Task description:
Pull out the lines from the one containing "(457, 129) = (432, 304): white" through the final line of the listing below and repeat them exactly. Leave the pictures behind.

• • • • •

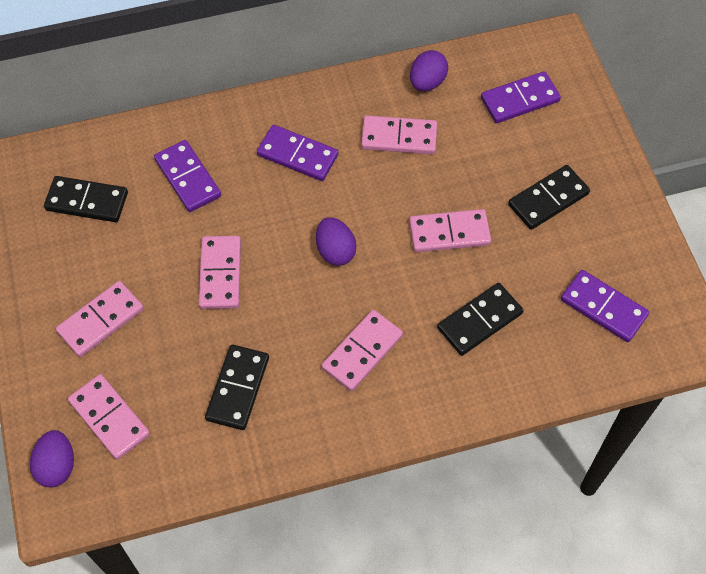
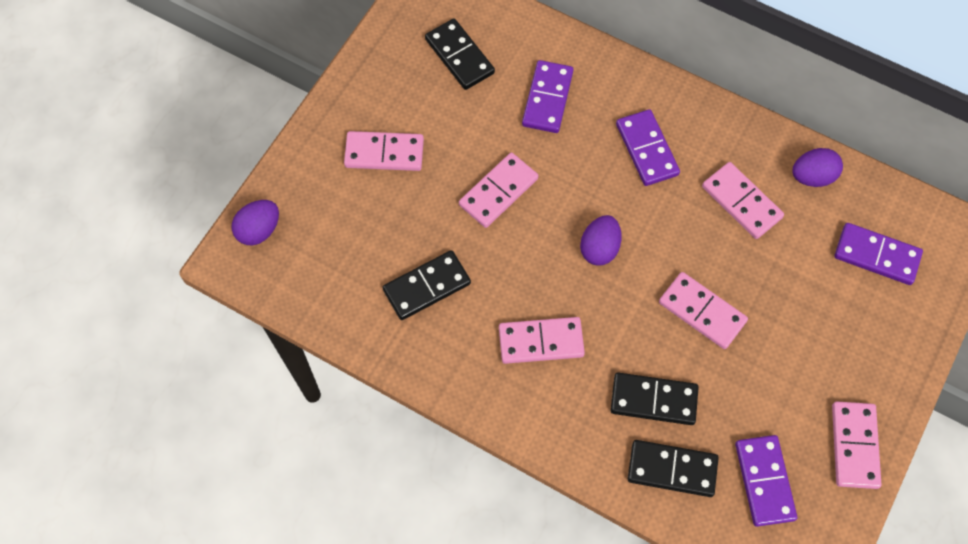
camera: 45 degrees right, 5 degrees up
(109, 418) = (323, 228): pink domino -> pink domino (854, 446)
(548, 199) = (812, 356): black domino -> black domino (672, 469)

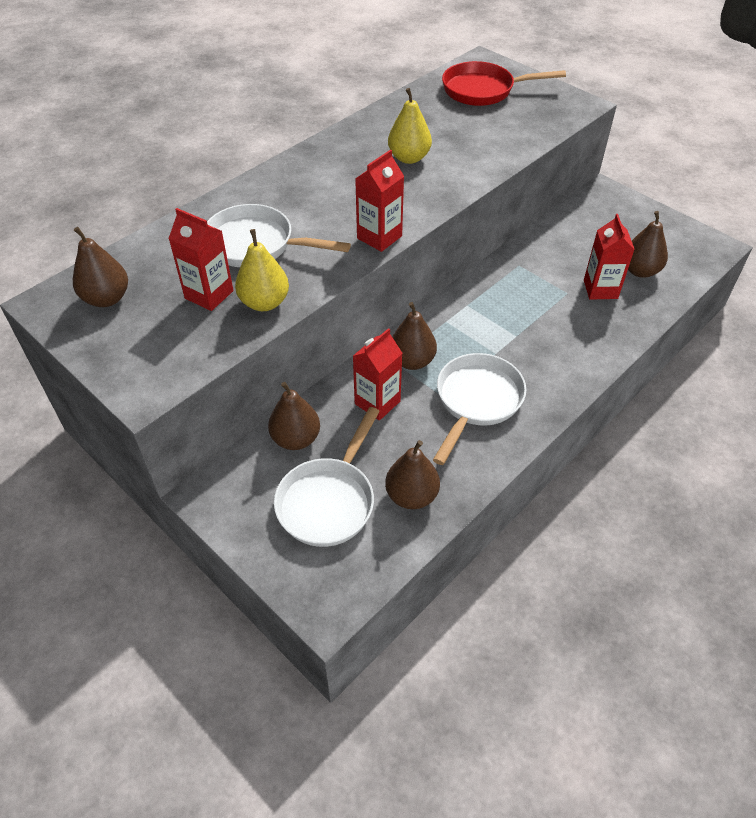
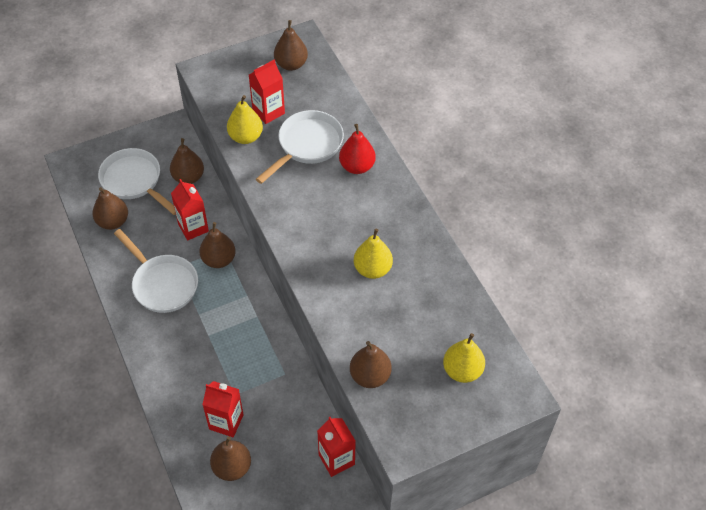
camera: 110 degrees right, 5 degrees up
(273, 199) = (357, 166): none -> red pear
(379, 237) = (279, 216): red carton -> red carton (336, 459)
(483, 90) = (462, 370): red pan -> yellow pear
(529, 134) = (370, 376): none -> brown pear

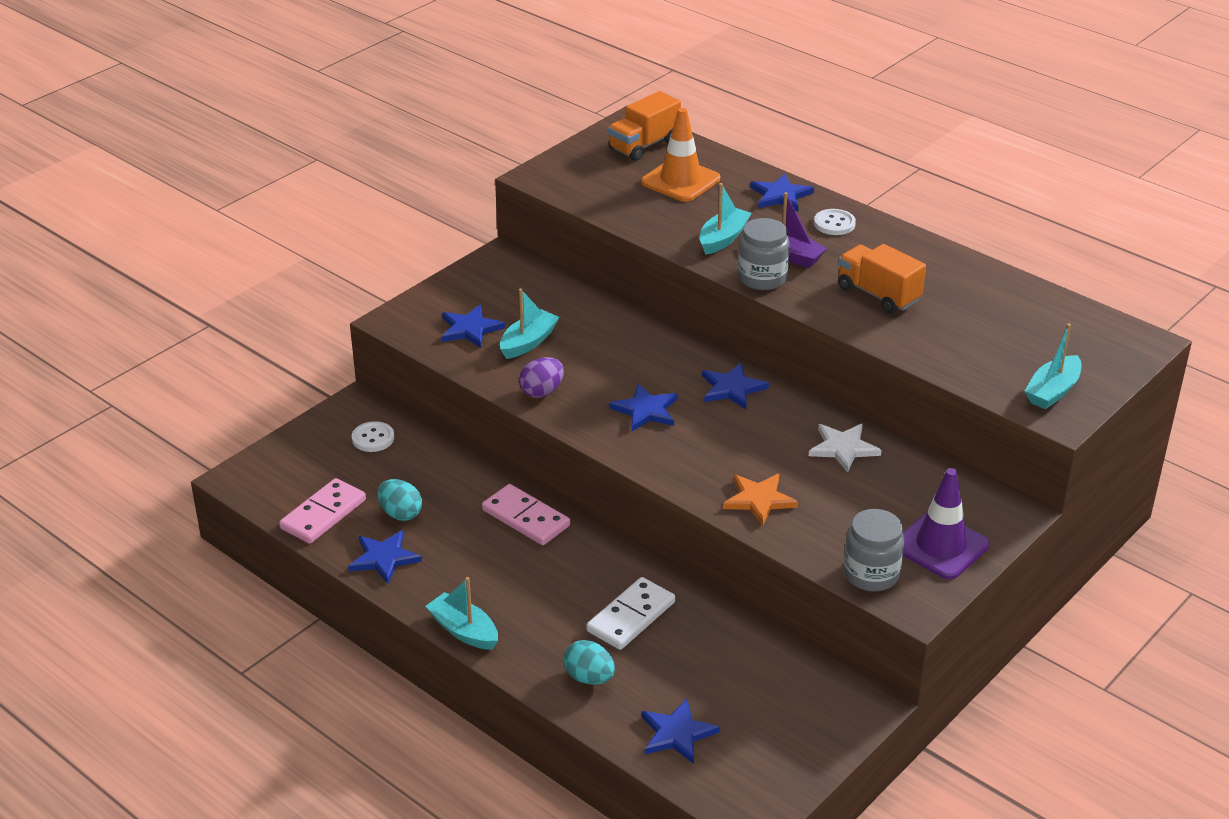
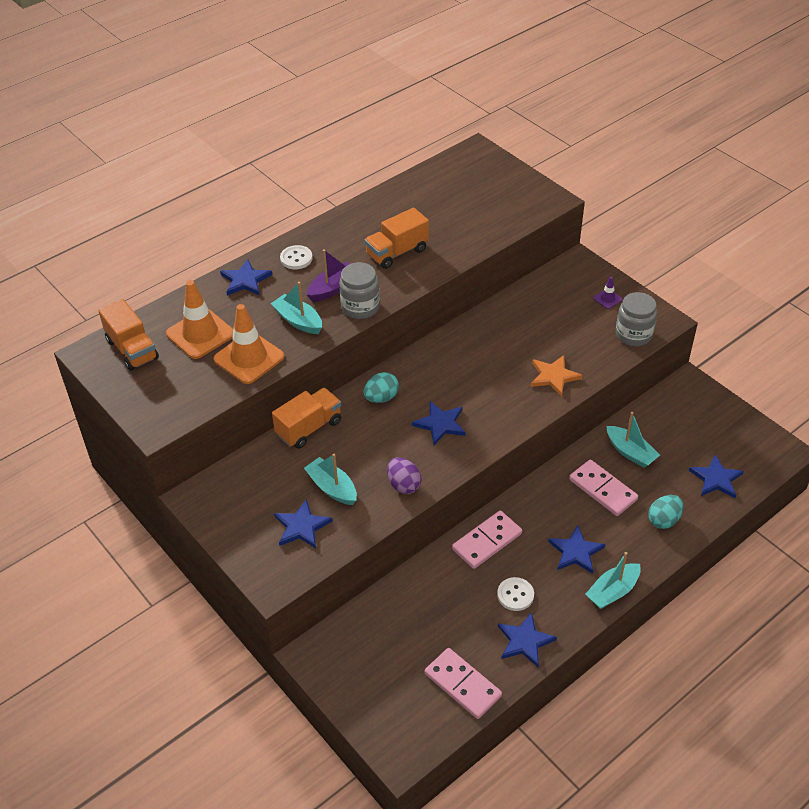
camera: 80 degrees left, 10 degrees up
(373, 438) = (364, 643): white button -> white button (515, 595)
(400, 514) = (470, 626): turquoise egg -> turquoise egg (381, 398)
(615, 316) = (309, 428): none -> orange truck
(631, 616) = (602, 490): white domino -> pink domino
(651, 215) = (249, 358): none -> orange traffic cone
(732, 388) = (422, 372): blue star -> blue star (576, 552)
(843, 448) = (502, 325): white star -> none
(940, 546) = (607, 299): purple traffic cone -> purple traffic cone, size x0.46
(1052, 391) = (524, 197): turquoise boat -> turquoise boat (630, 452)

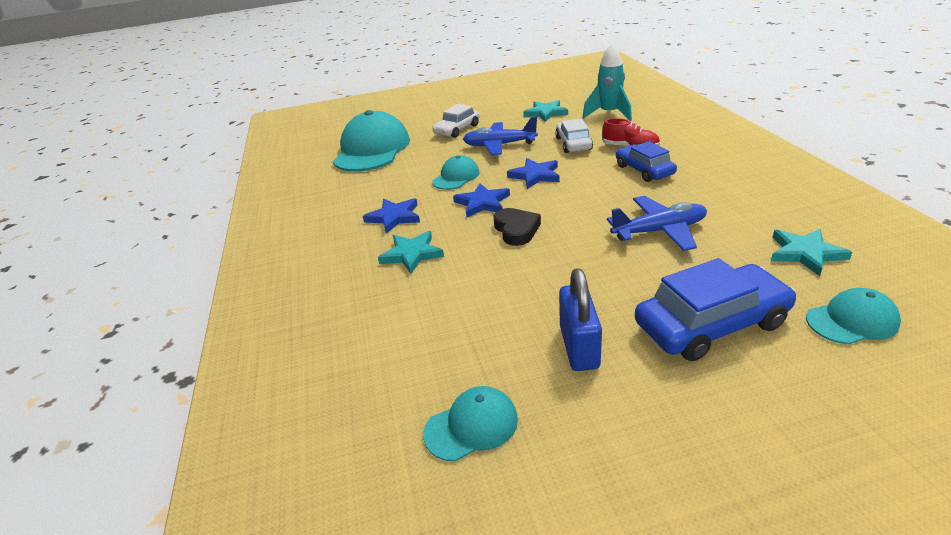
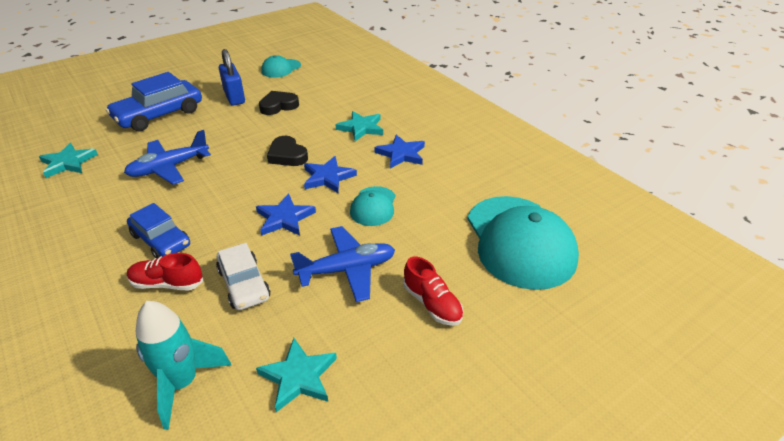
camera: 155 degrees right, 5 degrees up
(457, 129) = (432, 304): white car -> red shoe
(506, 311) = (278, 106): none -> black heart
(852, 321) = (78, 126): turquoise cap -> none

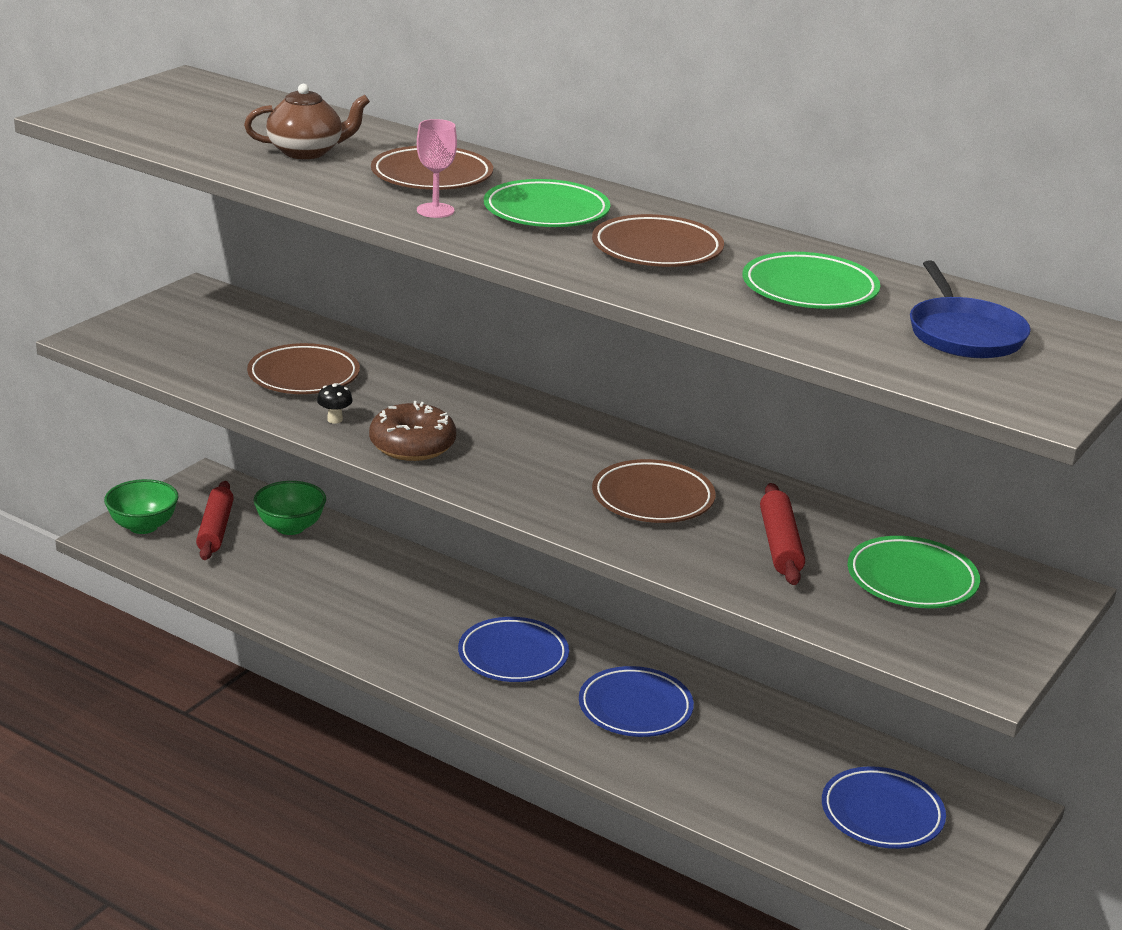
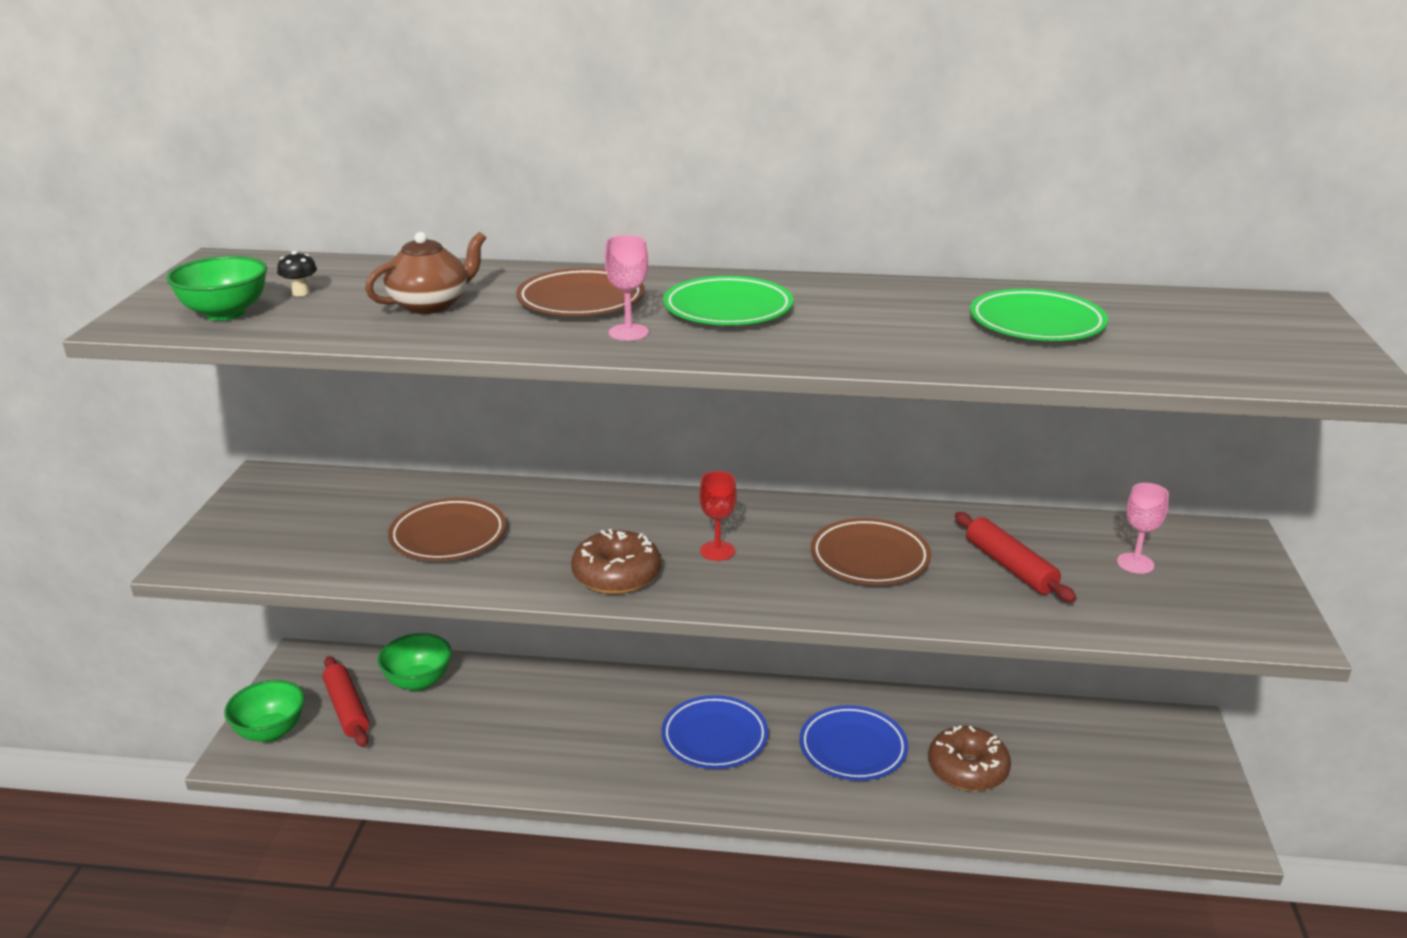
camera: 25 degrees left, 0 degrees up
(146, 123) = (225, 313): none -> green bowl
(335, 419) = (519, 572): black mushroom -> black mushroom (301, 293)
(520, 453) = (717, 551): none -> red goblet
(657, 250) = (868, 320): brown plate -> none
(731, 762) = (967, 769): none -> brown donut
(882, 814) = (1112, 769): blue plate -> none
(911, 580) = (1135, 563): green plate -> pink goblet
(964, 334) = (1202, 330): blue pan -> none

• • • • •

Reply to the exercise:
(457, 129) = (432, 304): white car -> red shoe
(506, 311) = (278, 106): none -> black heart
(852, 321) = (78, 126): turquoise cap -> none

camera: 25 degrees left, 0 degrees up
(146, 123) = (225, 313): none -> green bowl
(335, 419) = (519, 572): black mushroom -> black mushroom (301, 293)
(520, 453) = (717, 551): none -> red goblet
(657, 250) = (868, 320): brown plate -> none
(731, 762) = (967, 769): none -> brown donut
(882, 814) = (1112, 769): blue plate -> none
(911, 580) = (1135, 563): green plate -> pink goblet
(964, 334) = (1202, 330): blue pan -> none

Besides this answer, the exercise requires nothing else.